→ WHAT YOU SHOULD DO
For this task, output exactly the lines of the material below starting at the line with "The tasse (noir)" and ending at the line with "The champignon (rouge)"; pictures are to be excluded.

___ DATA RECORDS ___

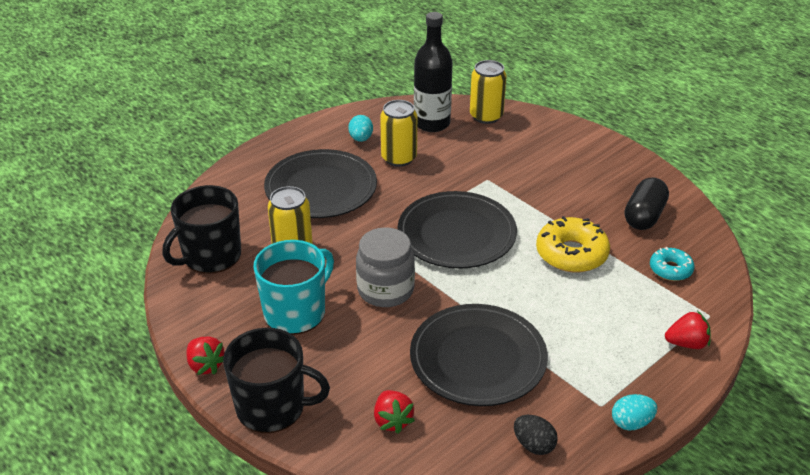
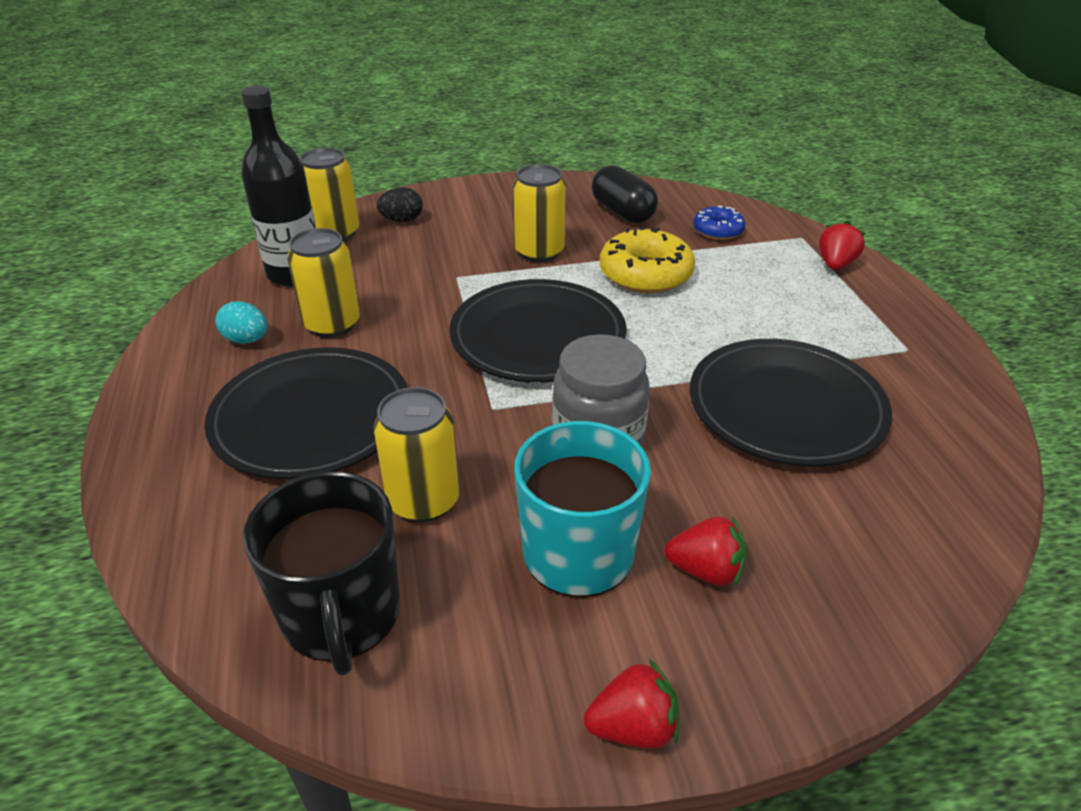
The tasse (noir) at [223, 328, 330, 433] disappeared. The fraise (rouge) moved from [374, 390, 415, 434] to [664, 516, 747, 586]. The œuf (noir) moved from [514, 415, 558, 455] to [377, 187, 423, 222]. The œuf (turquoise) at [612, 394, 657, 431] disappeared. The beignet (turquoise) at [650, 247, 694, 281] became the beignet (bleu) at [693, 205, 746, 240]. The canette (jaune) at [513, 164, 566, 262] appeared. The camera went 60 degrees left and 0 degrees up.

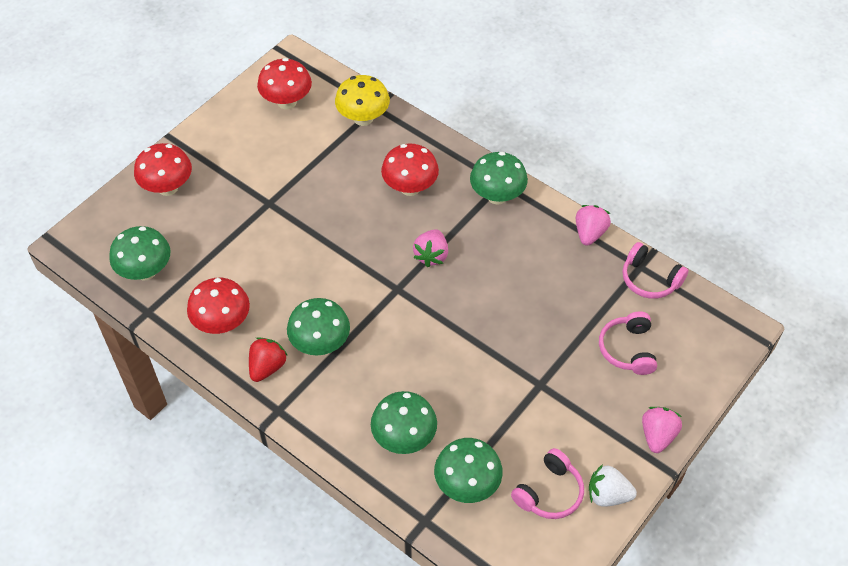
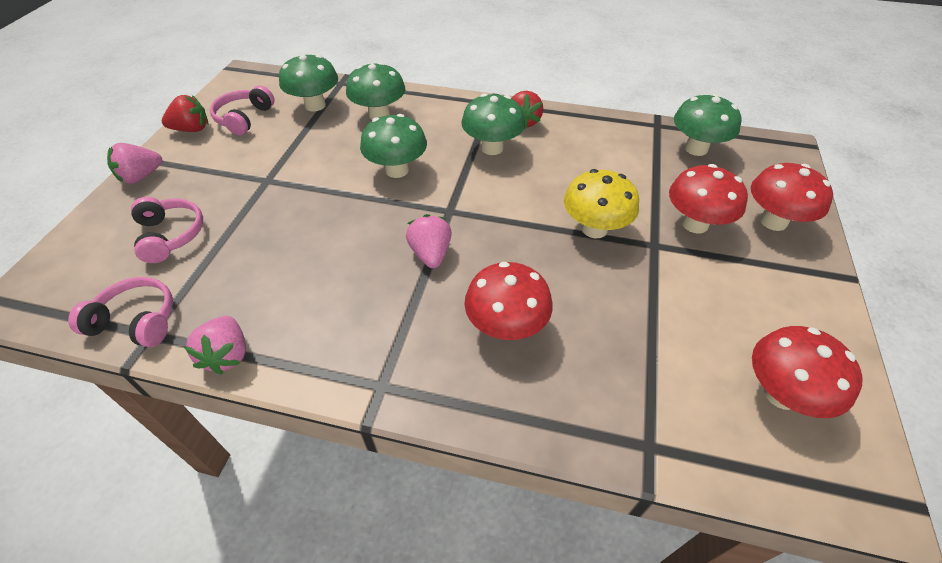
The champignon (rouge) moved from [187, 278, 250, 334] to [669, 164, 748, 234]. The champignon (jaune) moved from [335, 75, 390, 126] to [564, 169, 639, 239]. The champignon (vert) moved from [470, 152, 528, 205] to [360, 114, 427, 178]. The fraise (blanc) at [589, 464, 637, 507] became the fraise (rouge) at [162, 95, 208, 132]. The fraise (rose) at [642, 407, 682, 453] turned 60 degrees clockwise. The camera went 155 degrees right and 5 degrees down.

___
___ DATA RECORDS ___

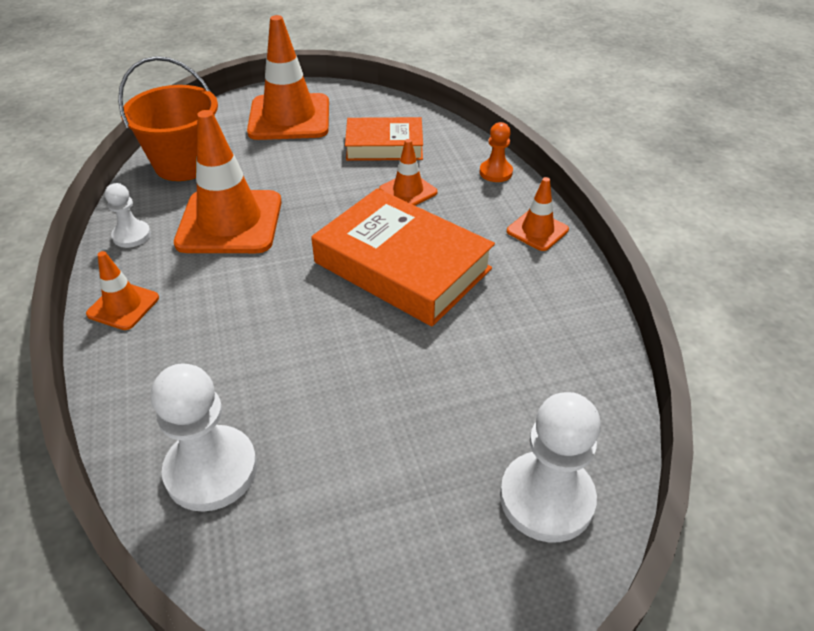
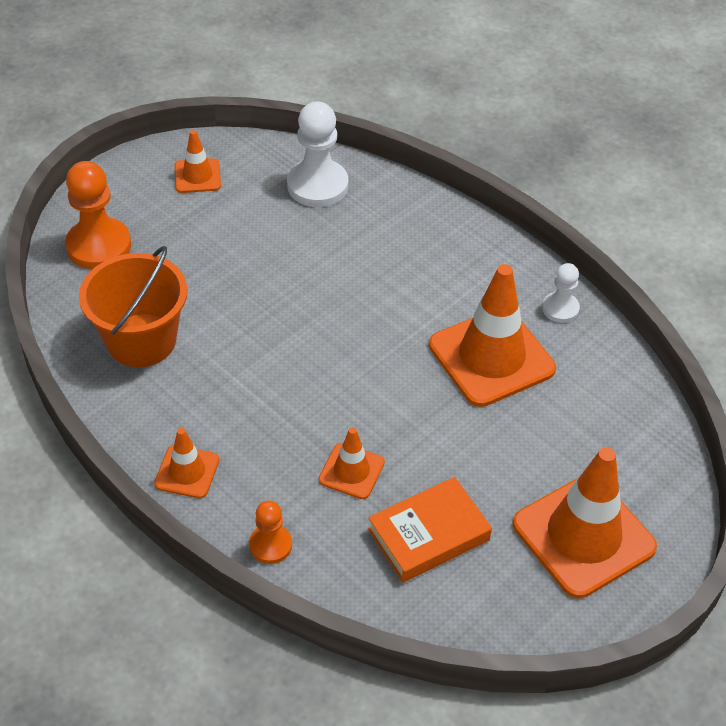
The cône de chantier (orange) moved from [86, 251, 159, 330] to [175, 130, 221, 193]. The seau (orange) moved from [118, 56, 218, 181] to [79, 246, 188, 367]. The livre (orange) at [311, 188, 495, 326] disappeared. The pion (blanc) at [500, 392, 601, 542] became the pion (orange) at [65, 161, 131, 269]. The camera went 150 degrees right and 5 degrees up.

___

→ SOLUTION TO THIS EXERCISE
The tasse (noir) at [223, 328, 330, 433] disappeared. The fraise (rouge) moved from [374, 390, 415, 434] to [664, 516, 747, 586]. The œuf (noir) moved from [514, 415, 558, 455] to [377, 187, 423, 222]. The œuf (turquoise) at [612, 394, 657, 431] disappeared. The beignet (turquoise) at [650, 247, 694, 281] became the beignet (bleu) at [693, 205, 746, 240]. The canette (jaune) at [513, 164, 566, 262] appeared. The camera went 60 degrees left and 0 degrees up.

The champignon (rouge) moved from [187, 278, 250, 334] to [669, 164, 748, 234]. The champignon (jaune) moved from [335, 75, 390, 126] to [564, 169, 639, 239]. The champignon (vert) moved from [470, 152, 528, 205] to [360, 114, 427, 178]. The fraise (blanc) at [589, 464, 637, 507] became the fraise (rouge) at [162, 95, 208, 132]. The fraise (rose) at [642, 407, 682, 453] turned 60 degrees clockwise. The camera went 155 degrees right and 5 degrees down.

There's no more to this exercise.